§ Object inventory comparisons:
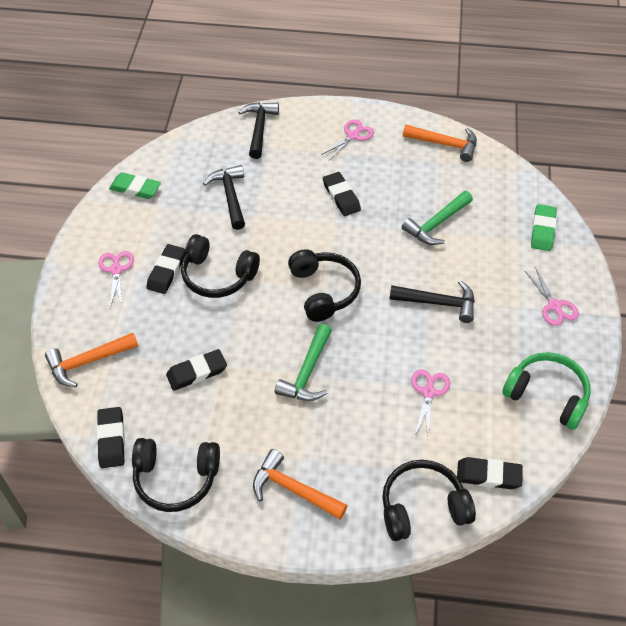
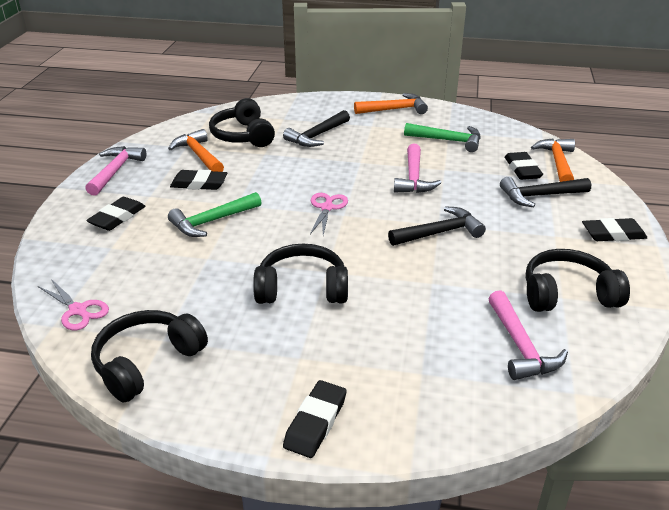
green eraser: [109,172,161,199] [531,204,557,251] = 2 -> none = 0
green headphones: [502,352,590,430] = 1 -> none = 0
pink hammer: none = 0 -> [85,146,146,196] [394,144,441,193] [488,290,568,380] = 3
pink scissors: [98,251,134,308] [321,119,374,160] [411,369,450,437] [525,267,579,326] = 4 -> [38,279,109,330] [310,193,348,235] = 2

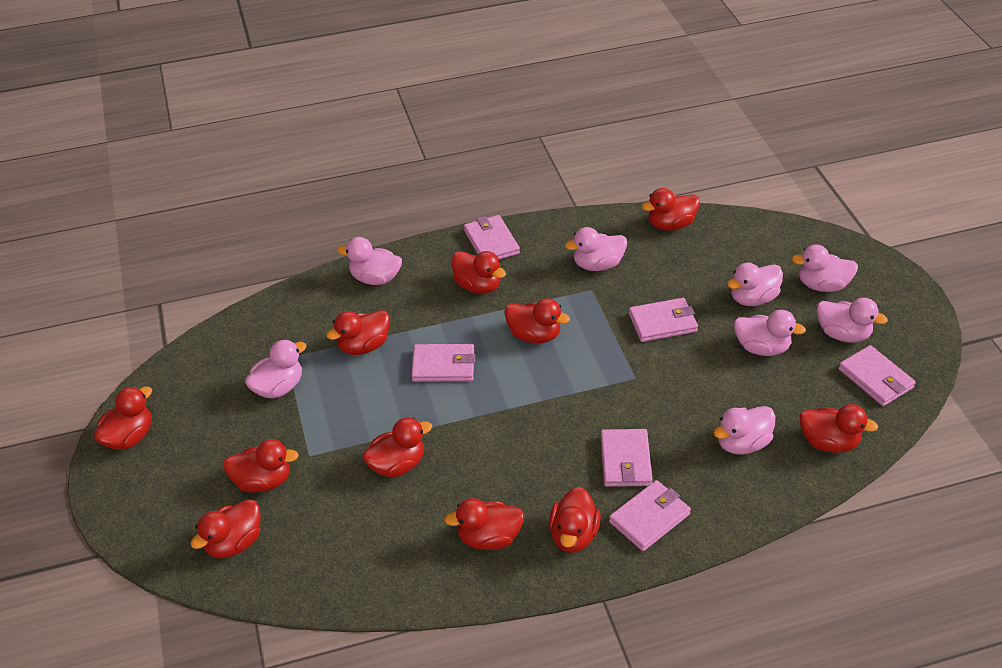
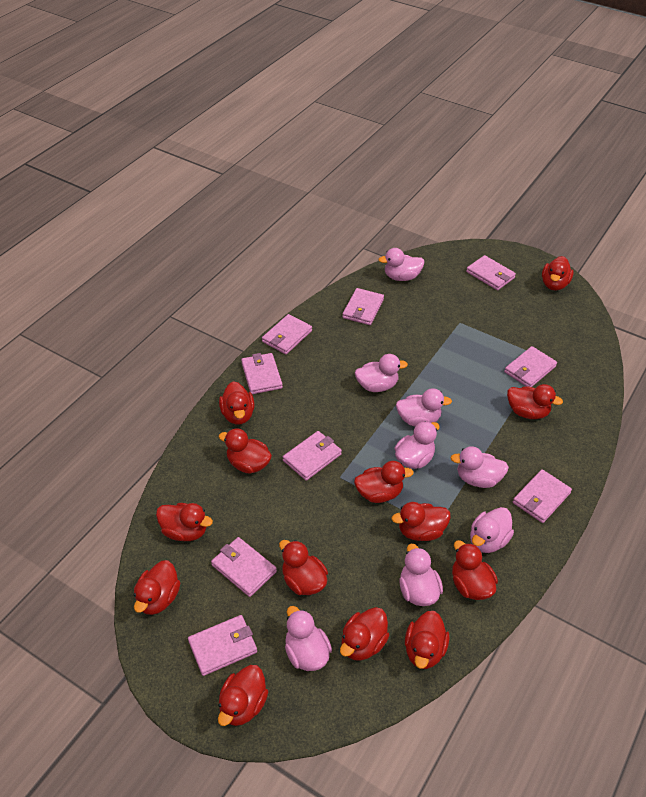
pink wallet: [411,344,475,382] [464,215,520,259] [601,429,653,487] [609,480,691,551] [629,298,698,342] [838,345,916,406] = 6 -> [188,615,257,676] [211,537,277,597] [241,353,283,394] [262,314,312,354] [283,431,342,481] [342,288,384,325] [466,255,516,290] [504,346,557,387] [513,469,572,523] = 9
red duck: [94,386,152,450] [190,499,261,558] [223,439,299,493] [326,310,390,355] [362,417,432,477] [444,498,524,550] [452,251,506,294] [504,298,570,344] [549,487,601,553] [642,188,700,231] [800,404,878,453] = 11 -> [133,560,180,615] [156,503,213,541] [218,665,268,726] [219,381,255,424] [219,429,272,474] [279,540,328,595] [340,607,389,661] [354,461,414,503] [391,502,451,541] [405,611,449,669] [452,540,498,600] [507,384,563,419] [542,256,574,291] = 13

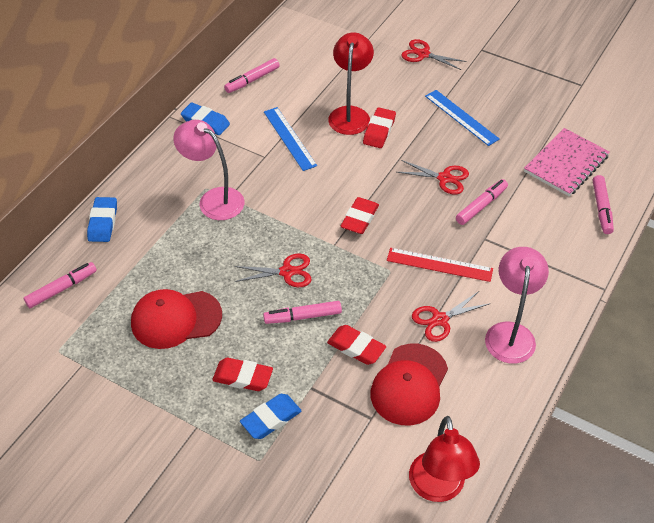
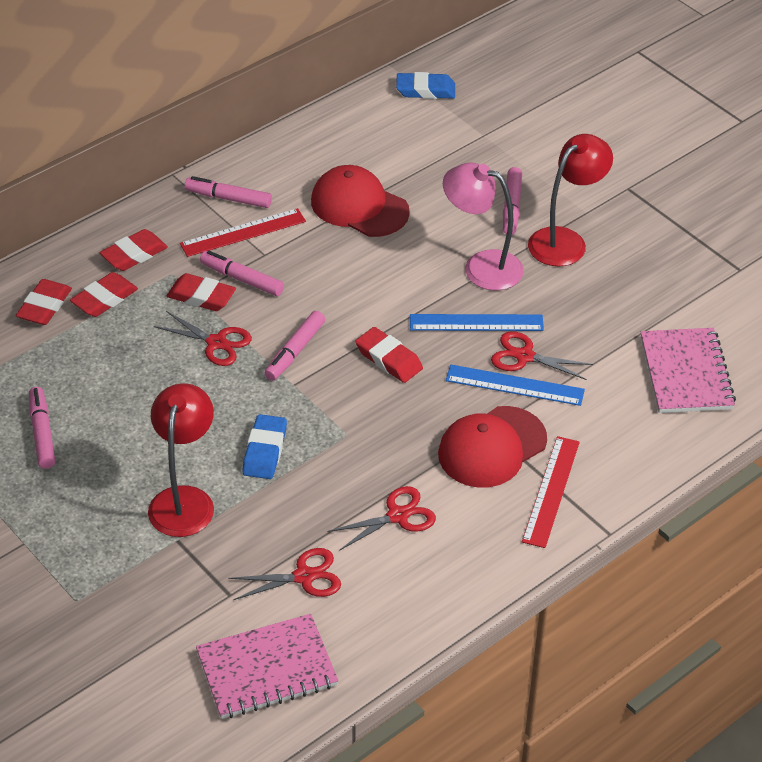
blue eraser: [87,197,117,242] [181,102,230,135] [240,394,302,439] = 3 -> [242,414,287,479] [396,72,455,99] = 2
pink lamp: [173,120,244,220] [485,247,549,364] = 2 -> [443,163,524,290] = 1
pink notebook: [524,128,610,196] = 1 -> [196,614,338,719] [641,328,736,413] = 2
red eraser: [212,358,273,391] [327,325,386,365] [341,197,379,234] [363,107,396,148] = 4 -> [16,279,72,325] [70,272,138,317] [100,229,168,271] [166,273,236,311] [355,327,423,383] = 5
red ruler: [387,248,493,282] = 1 -> [180,208,306,257] [522,436,580,548] = 2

§ WHAT THE TASK ASKS:
Word for word, repeat the line holding "pink notebook: [524,128,610,196]" and all lines after it through the end of the entries above.

§ ANSWER BELOW:
pink notebook: [524,128,610,196] = 1 -> [196,614,338,719] [641,328,736,413] = 2
red eraser: [212,358,273,391] [327,325,386,365] [341,197,379,234] [363,107,396,148] = 4 -> [16,279,72,325] [70,272,138,317] [100,229,168,271] [166,273,236,311] [355,327,423,383] = 5
red ruler: [387,248,493,282] = 1 -> [180,208,306,257] [522,436,580,548] = 2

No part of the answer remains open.